=== Task requirements ===
Across the listing below, count every line where the string "degrees" appears, then give only the count.

=== Source records ===
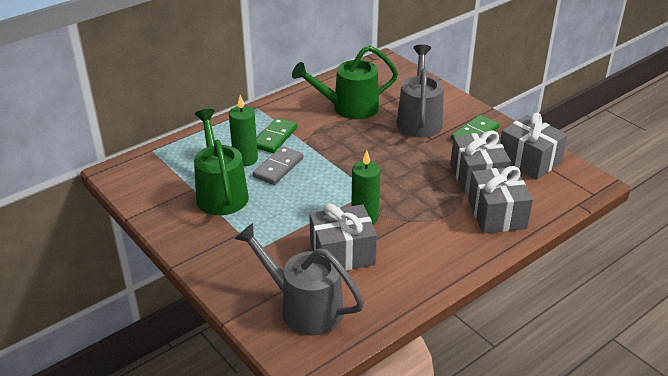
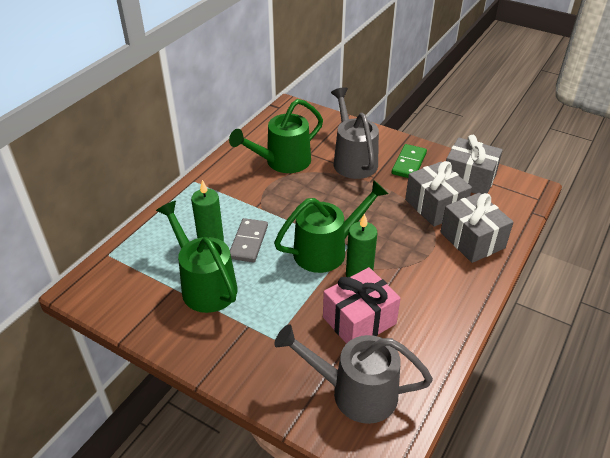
camera: 20 degrees left, 5 degrees up
(275, 137) = (228, 210): green domino -> none
(342, 254) = (359, 320): grey gift -> pink gift
(347, 190) = (327, 250): none -> green watering can

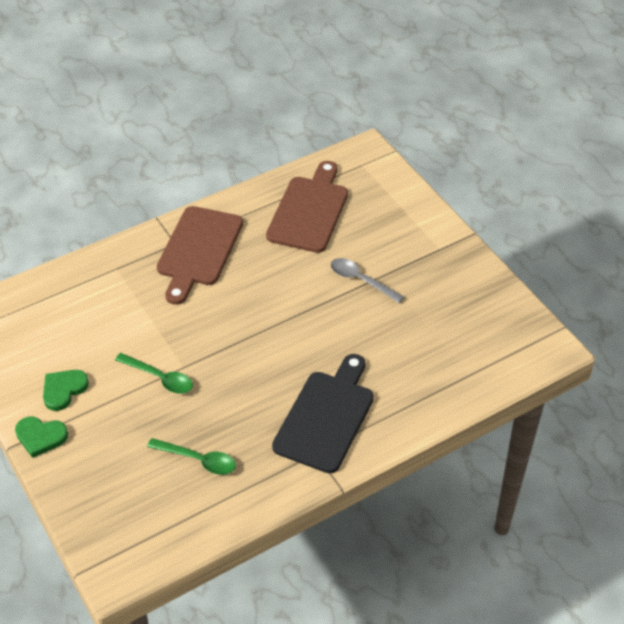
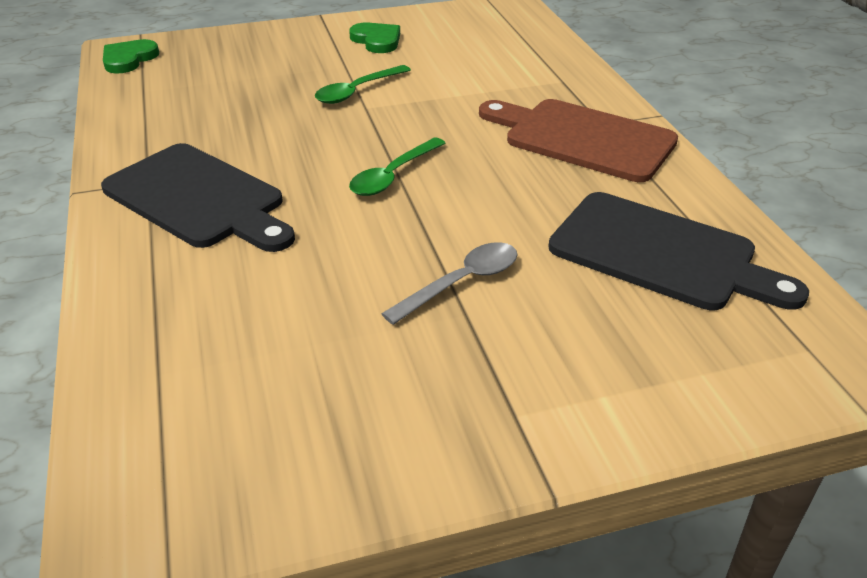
camera: 105 degrees right, 10 degrees down
(40, 437) = (321, 27): green heart -> green heart (129, 59)
(198, 460) = (214, 102): green spoon -> green spoon (392, 176)
(309, 211) = (661, 253): brown cutting board -> black cutting board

=== Answer ===
2